*** Records for this exercise

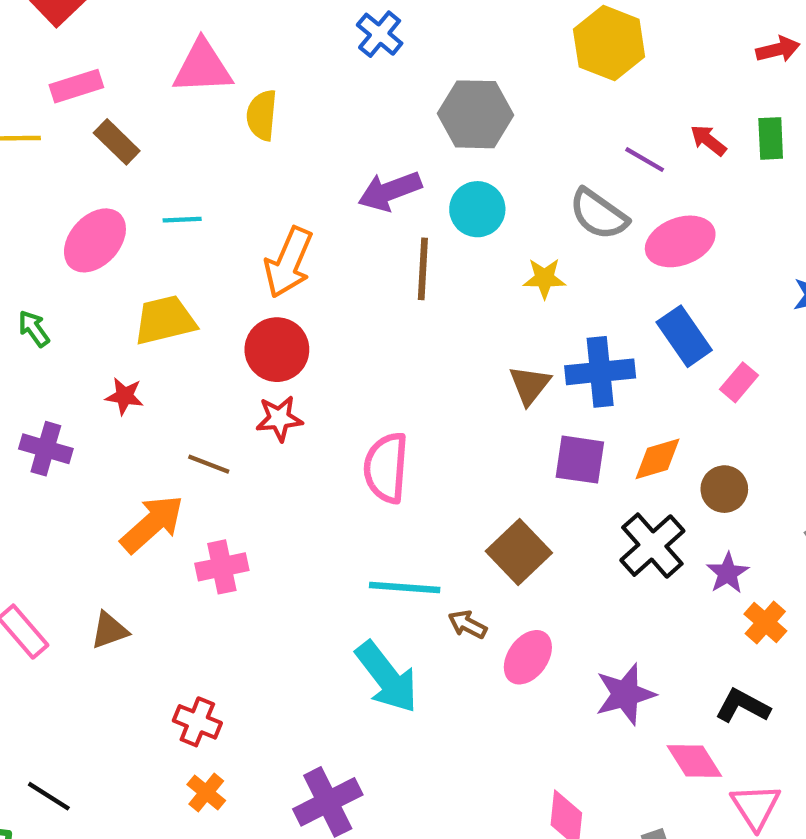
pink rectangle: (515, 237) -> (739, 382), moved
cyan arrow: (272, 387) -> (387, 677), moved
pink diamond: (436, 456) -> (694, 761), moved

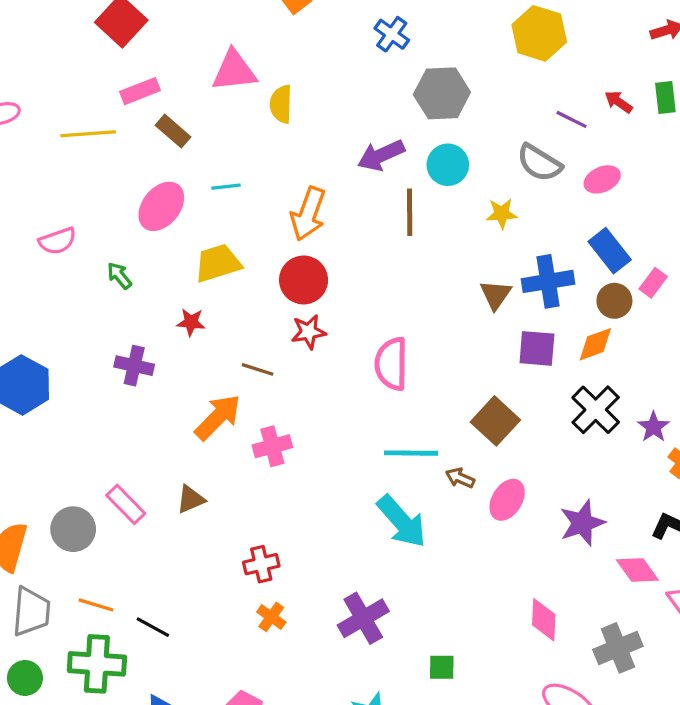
blue cross: (380, 34) -> (392, 34), moved
pink ellipse: (680, 241) -> (602, 179), size x0.7
brown circle: (724, 489) -> (614, 301), moved
red cross: (197, 722) -> (261, 564), turned -32

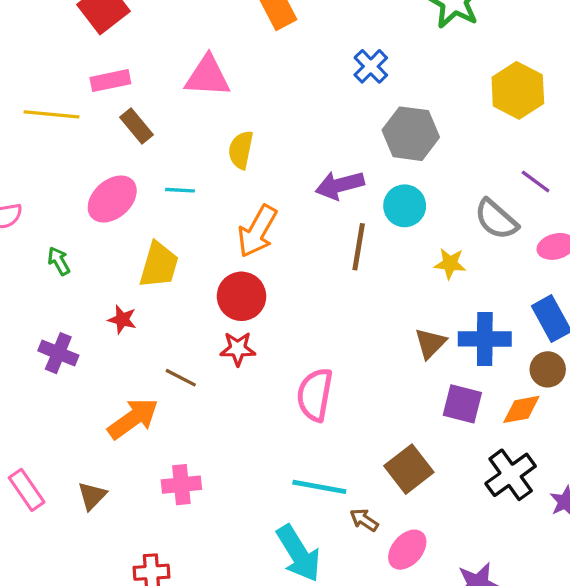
yellow semicircle: (281, 104) -> (241, 150), moved
yellow trapezoid: (218, 263) -> (159, 265), turned 114
pink cross: (272, 446) -> (181, 485), moved
brown triangle: (191, 499) -> (92, 496), turned -32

******

— Exercise prompt —
Please print the records above once more, word for word, omitting all pictures.

— Solution to the exercise —
pink rectangle: (515, 237) -> (739, 382), moved
cyan arrow: (272, 387) -> (387, 677), moved
pink diamond: (436, 456) -> (694, 761), moved

blue cross: (380, 34) -> (392, 34), moved
pink ellipse: (680, 241) -> (602, 179), size x0.7
brown circle: (724, 489) -> (614, 301), moved
red cross: (197, 722) -> (261, 564), turned -32

yellow semicircle: (281, 104) -> (241, 150), moved
yellow trapezoid: (218, 263) -> (159, 265), turned 114
pink cross: (272, 446) -> (181, 485), moved
brown triangle: (191, 499) -> (92, 496), turned -32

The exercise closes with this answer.